BEGIN Supplied entries

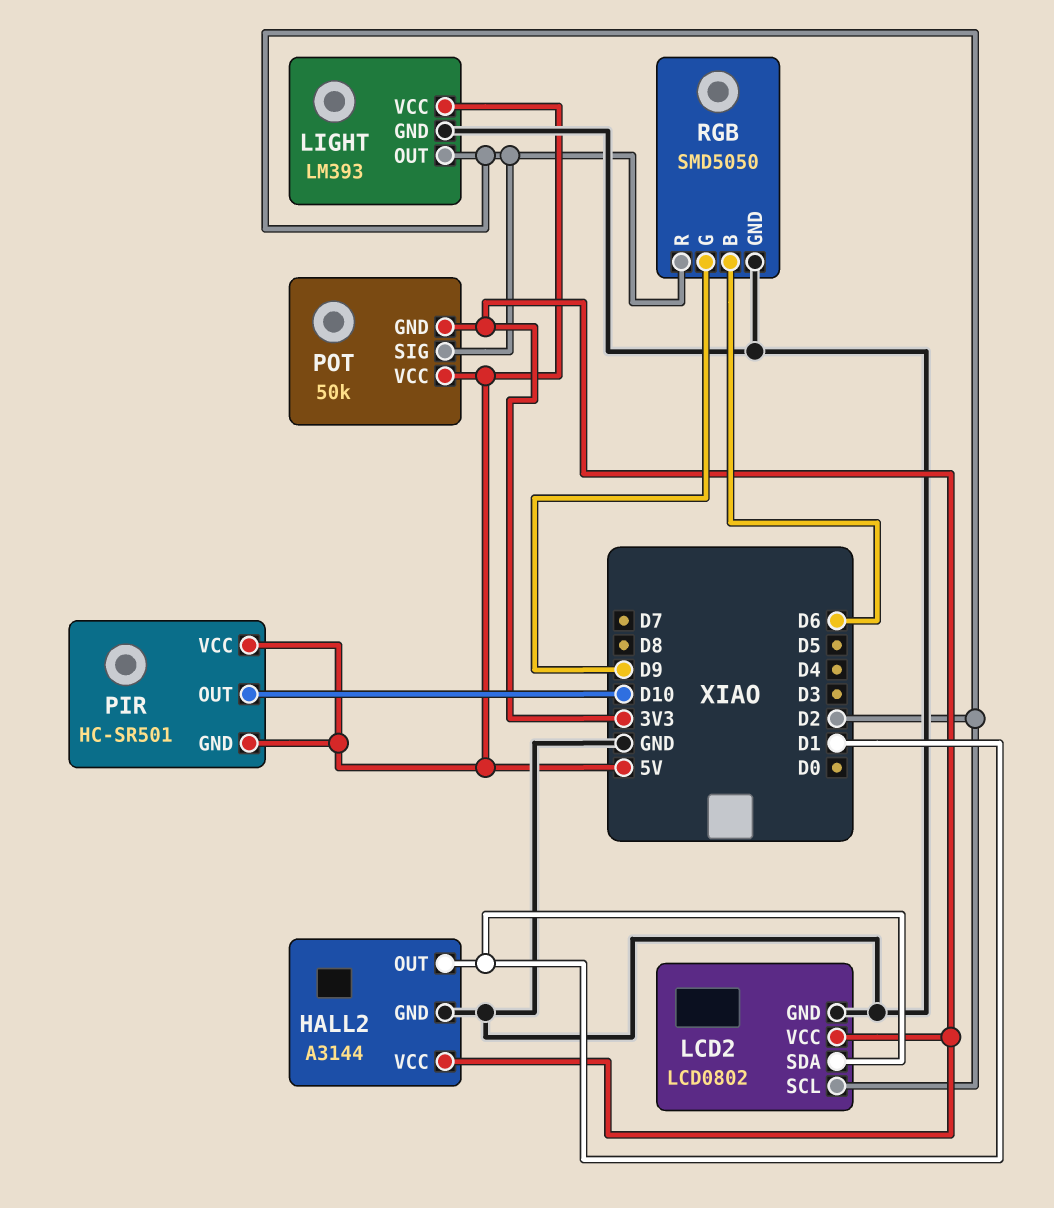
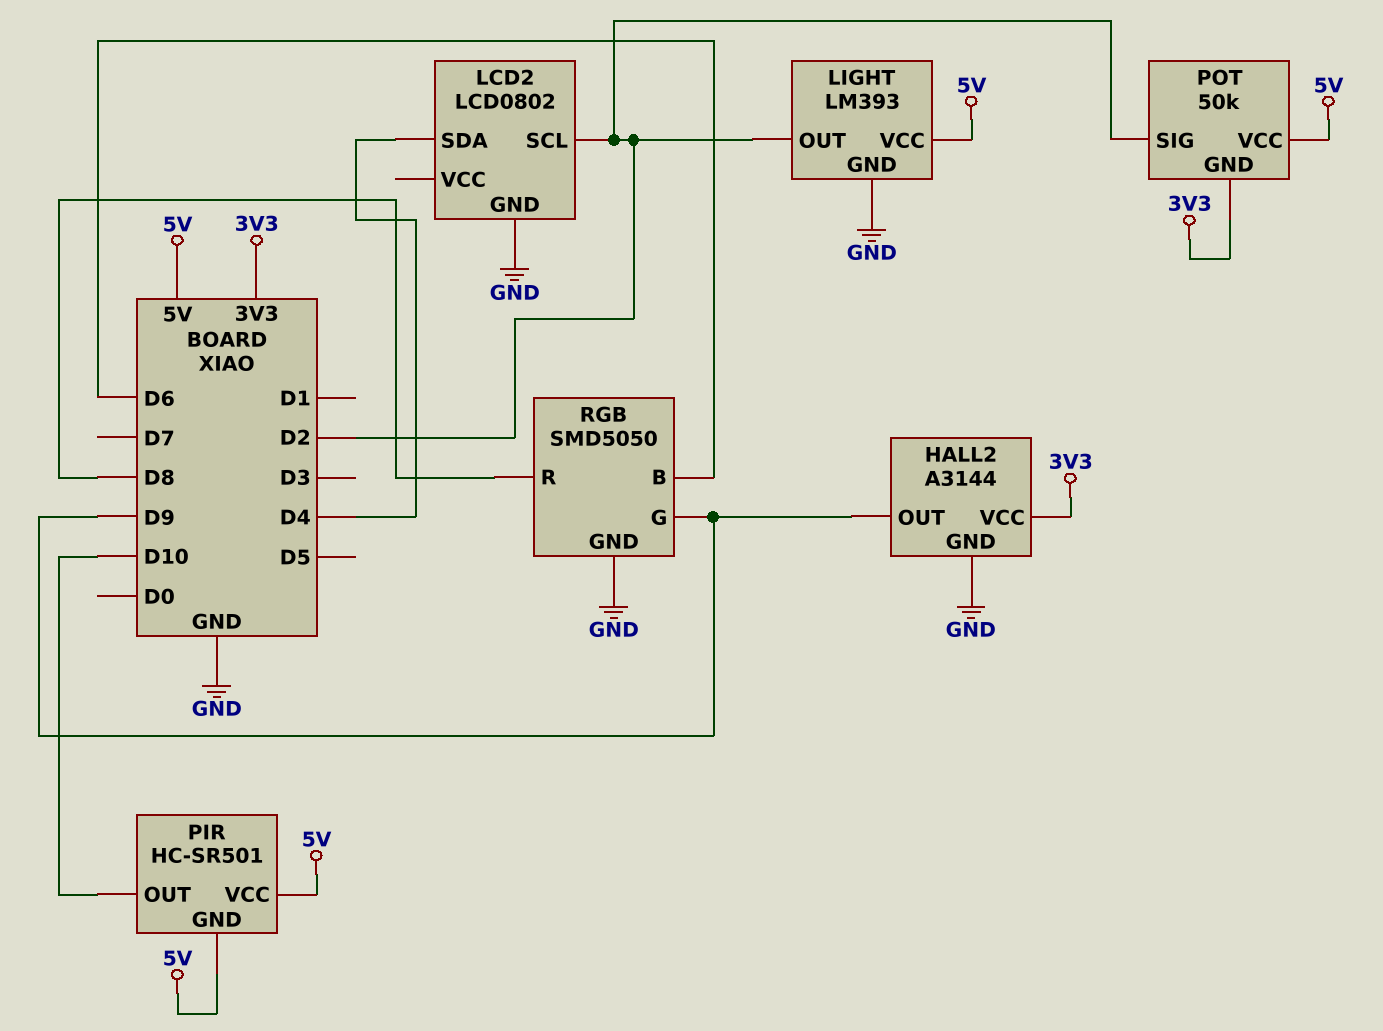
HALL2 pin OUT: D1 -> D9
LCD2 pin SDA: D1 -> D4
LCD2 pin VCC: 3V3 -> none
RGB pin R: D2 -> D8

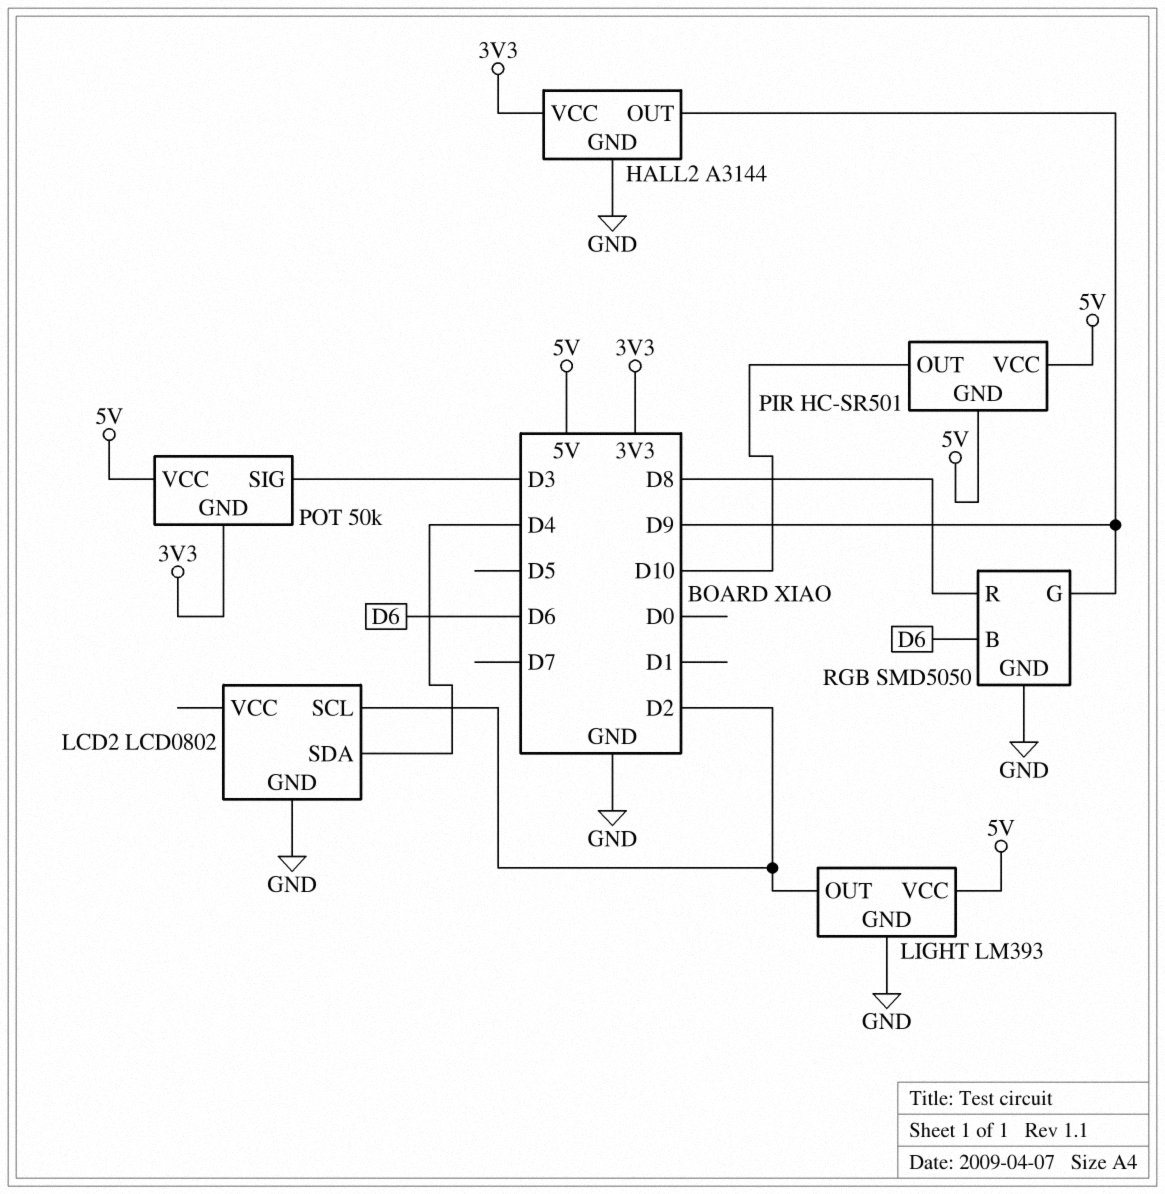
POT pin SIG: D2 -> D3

END Supplied entries
BEGIN Supplied entries

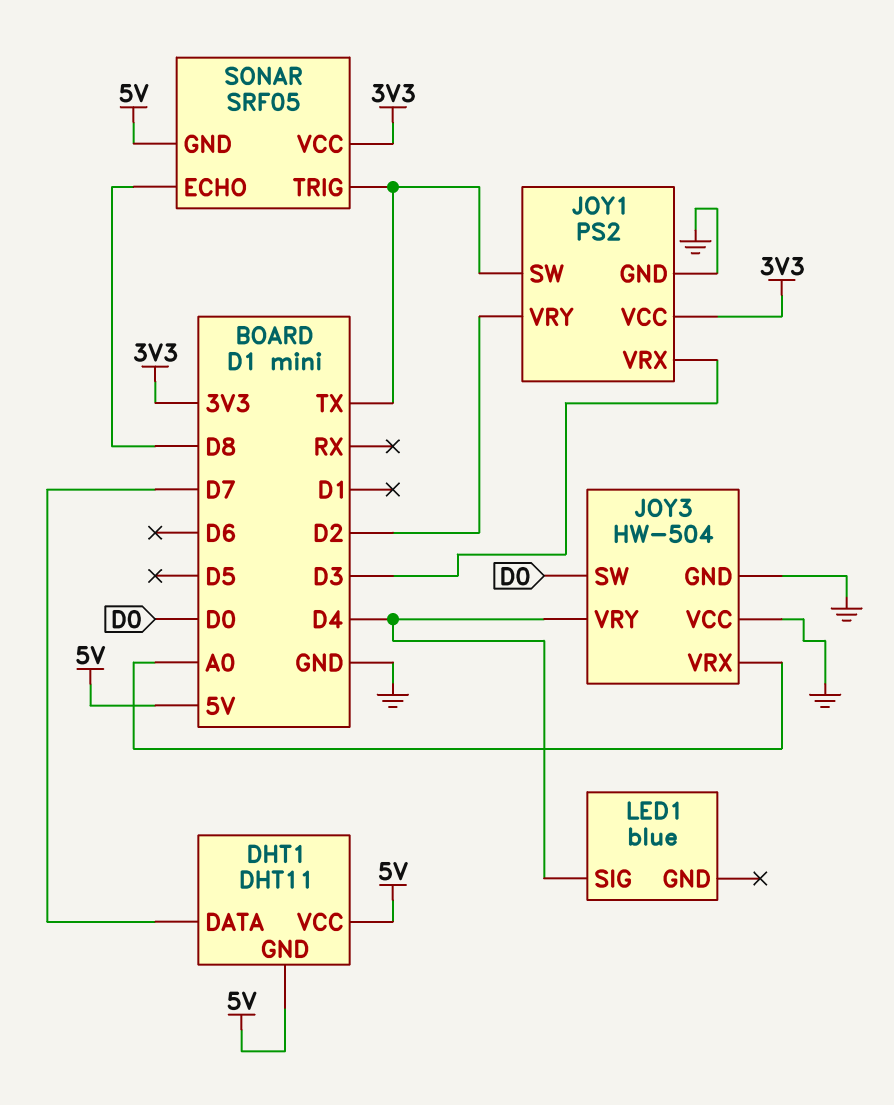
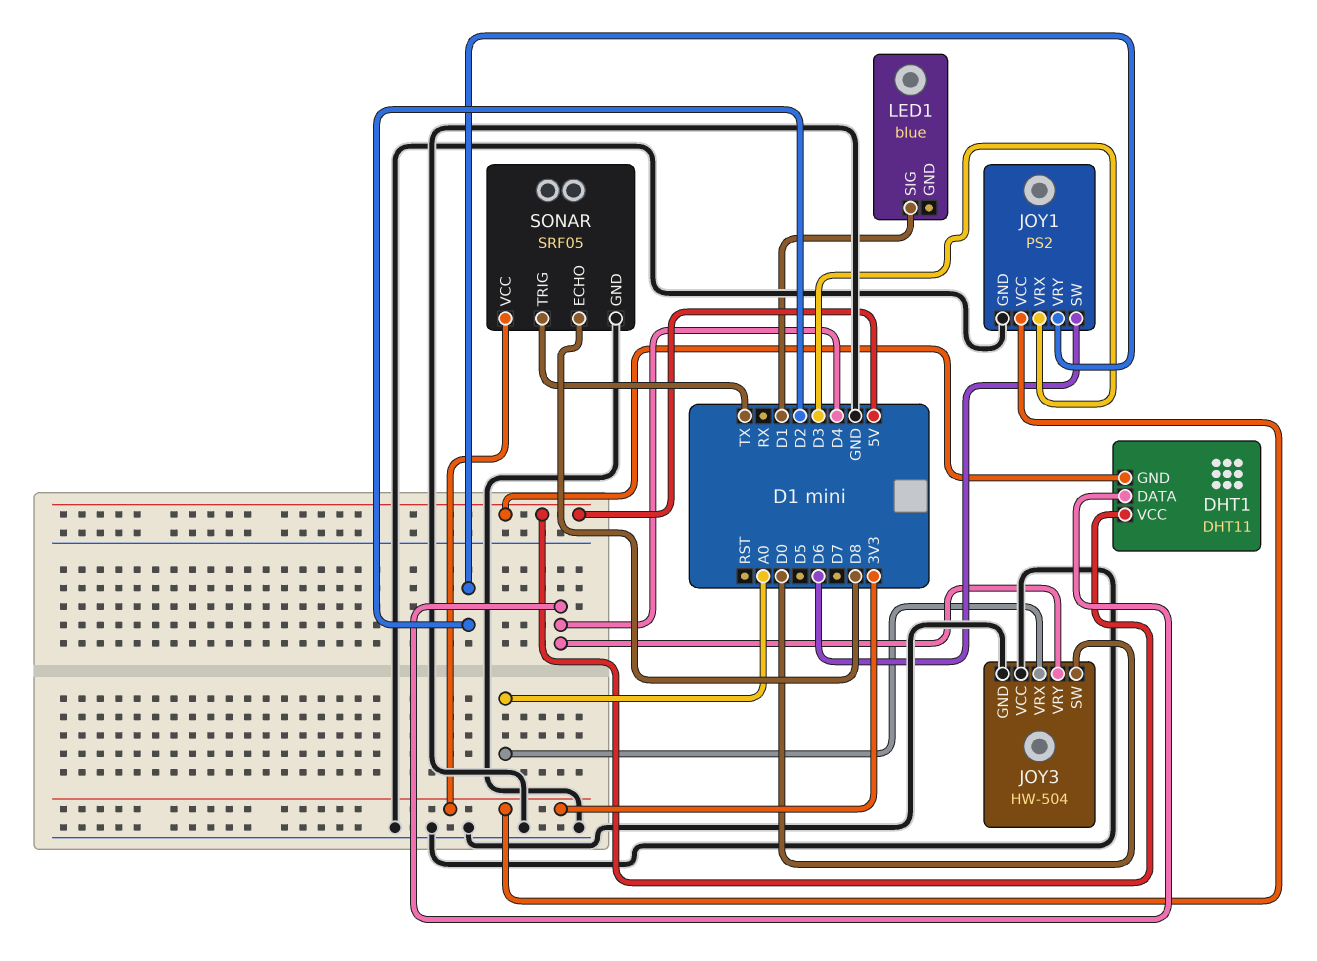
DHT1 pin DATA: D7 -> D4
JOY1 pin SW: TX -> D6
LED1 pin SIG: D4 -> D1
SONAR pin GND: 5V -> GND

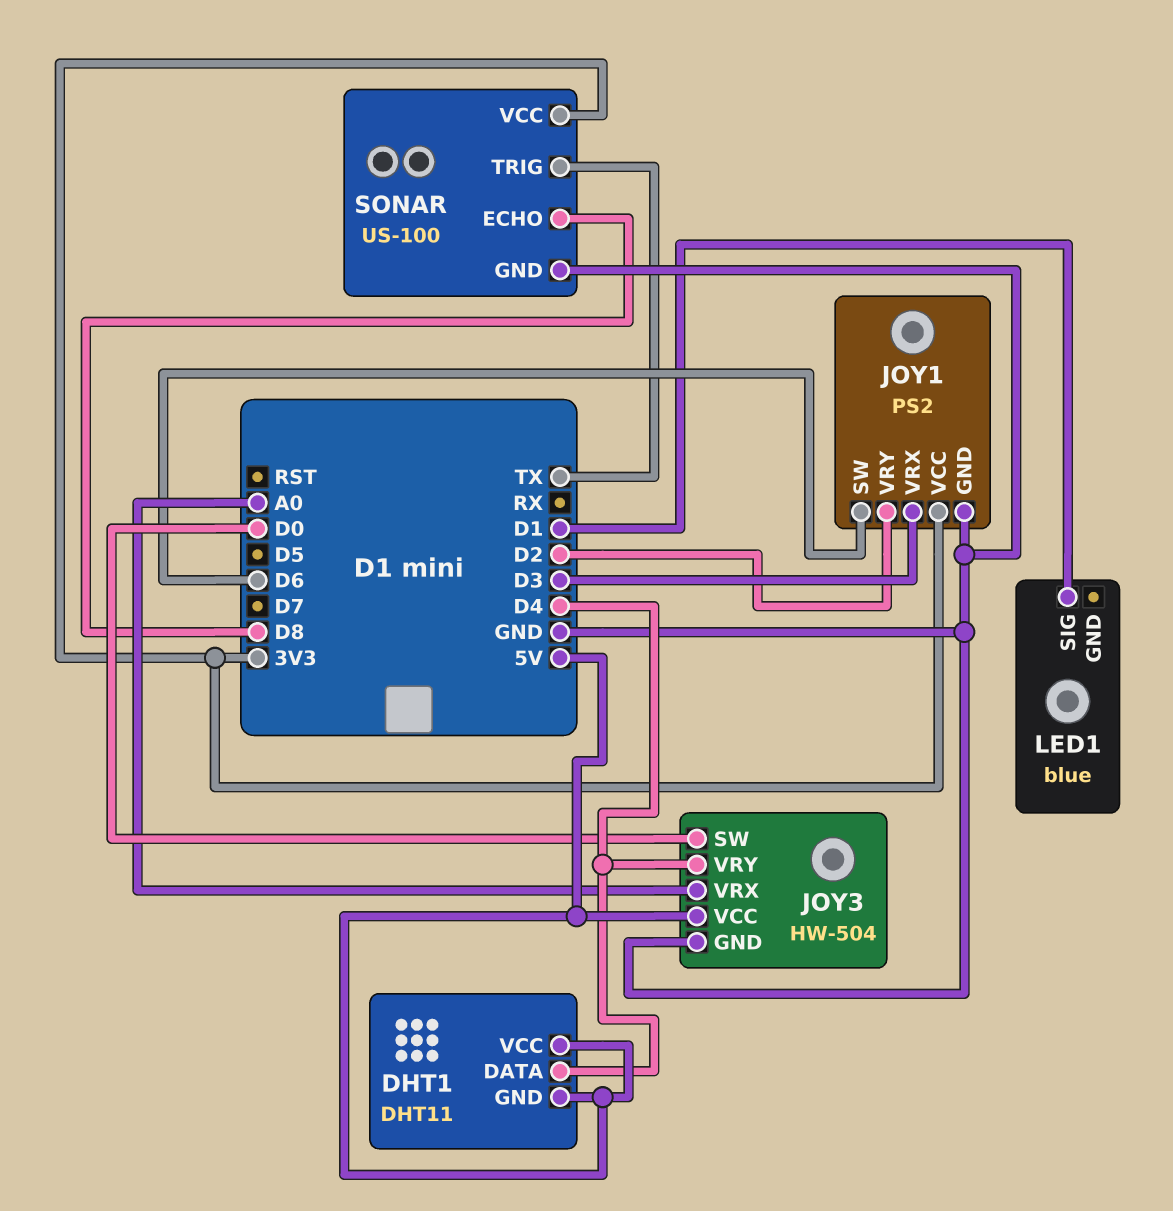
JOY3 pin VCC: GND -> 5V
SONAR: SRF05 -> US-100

END Supplied entries

- **Directions for this task**:
What are the lines in the records above, word for word, from the one containing "LED1 pin SIG: D4 -> D1" through the one containing "SONAR: SRF05 -> US-100", both ends included and pictures left out?

- **Task answer**:
LED1 pin SIG: D4 -> D1
SONAR pin GND: 5V -> GND

JOY3 pin VCC: GND -> 5V
SONAR: SRF05 -> US-100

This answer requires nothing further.